Exercise:
Only the text should be kept: print every entry below exactly and leave each image out.

[Recorded data]
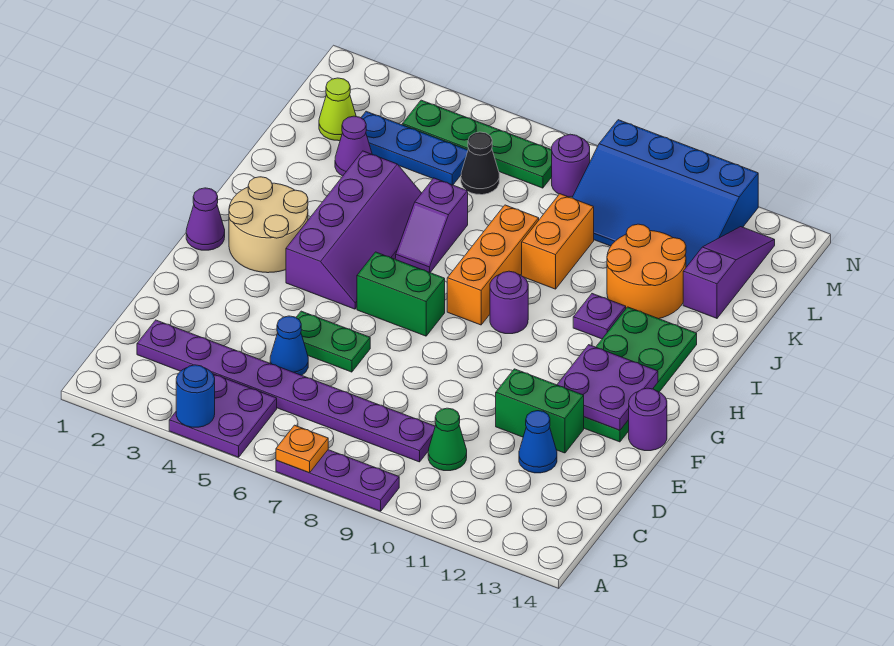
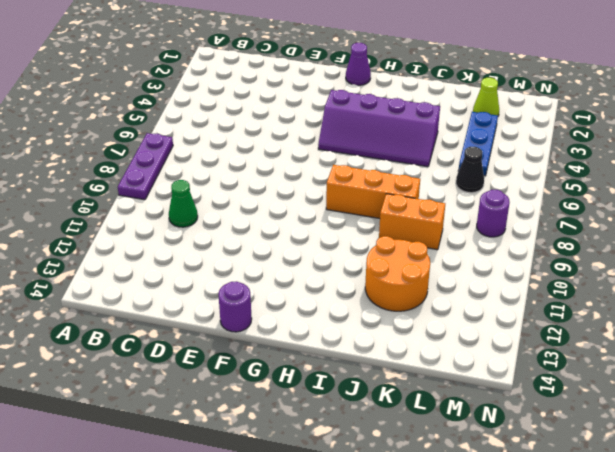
none -> purple plate A4:B5 level 1
none -> purple plate C2:C9 level 1
none -> blue cone D5 level 1
none -> blue cone D12 level 1

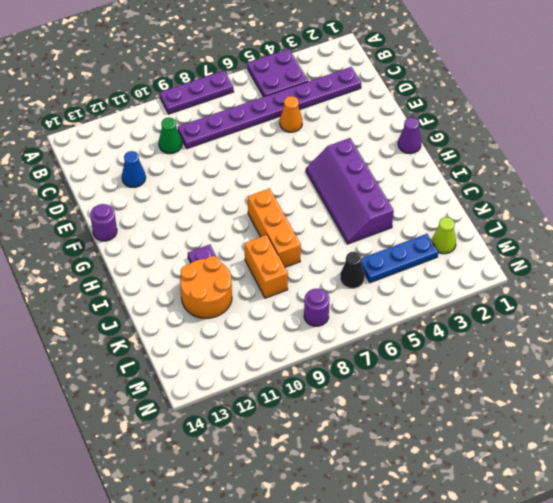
orange cone D5 level 1 -> blue cone D5 level 1
none -> green plate E5:E6 level 1
none -> green brick E11:E12 level 1
none -> green plate F12:I13 level 1
none -> tan round brick G2:H3 level 1

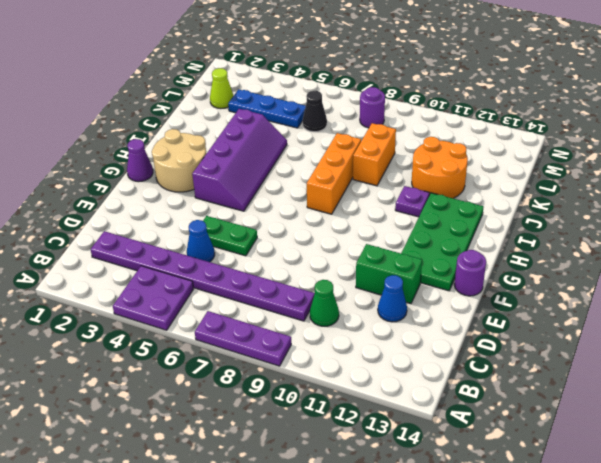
none -> green brick G6:G7 level 1
none -> purple round brick H9 level 1
none -> purple slope I6:J6 level 1 top J
none -> purple cone K3 level 1

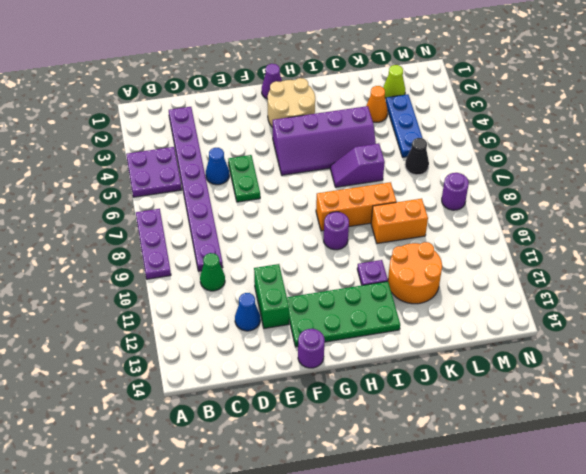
orange cone K3 level 1 -> purple cone K3 level 1
none -> green brick G6:G7 level 1
none -> purple slope K13:M13 level 1 top K
none -> blue slope L9:N12 level 1 top N
none -> green plate M4:M7 level 1

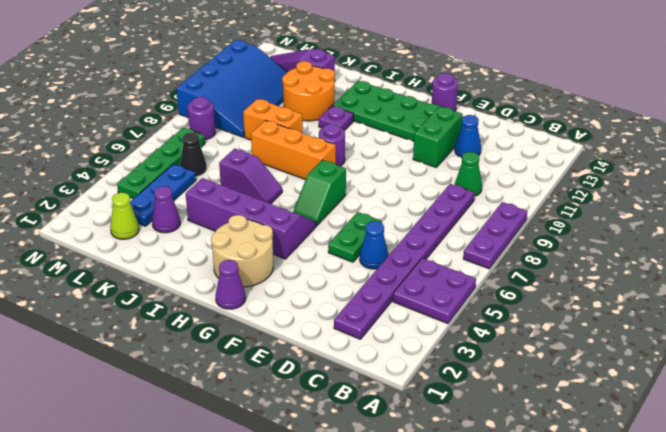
green slope G6:G7 level 1 top 7 -> green brick G6:G7 level 1
none -> blue round brick A4 level 2
none -> orange plate A7 level 2
none -> purple plate F12:G13 level 2

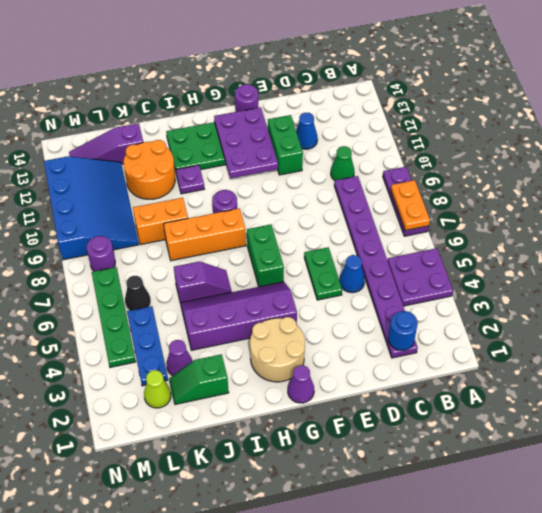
orange plate A7:A8 level 2 -> orange plate A7 level 2
blue round brick C2 level 2 -> blue round brick A4 level 2
purple plate F11:G13 level 2 -> purple plate F12:G13 level 2
green slope J2:K2 level 1 top J -> none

Response to this exercise:
none -> purple plate A4:B5 level 1
none -> purple plate C2:C9 level 1
none -> blue cone D5 level 1
none -> blue cone D12 level 1

orange cone D5 level 1 -> blue cone D5 level 1
none -> green plate E5:E6 level 1
none -> green brick E11:E12 level 1
none -> green plate F12:I13 level 1
none -> tan round brick G2:H3 level 1

none -> green brick G6:G7 level 1
none -> purple round brick H9 level 1
none -> purple slope I6:J6 level 1 top J
none -> purple cone K3 level 1

orange cone K3 level 1 -> purple cone K3 level 1
none -> green brick G6:G7 level 1
none -> purple slope K13:M13 level 1 top K
none -> blue slope L9:N12 level 1 top N
none -> green plate M4:M7 level 1

green slope G6:G7 level 1 top 7 -> green brick G6:G7 level 1
none -> blue round brick A4 level 2
none -> orange plate A7 level 2
none -> purple plate F12:G13 level 2

orange plate A7:A8 level 2 -> orange plate A7 level 2
blue round brick C2 level 2 -> blue round brick A4 level 2
purple plate F11:G13 level 2 -> purple plate F12:G13 level 2
green slope J2:K2 level 1 top J -> none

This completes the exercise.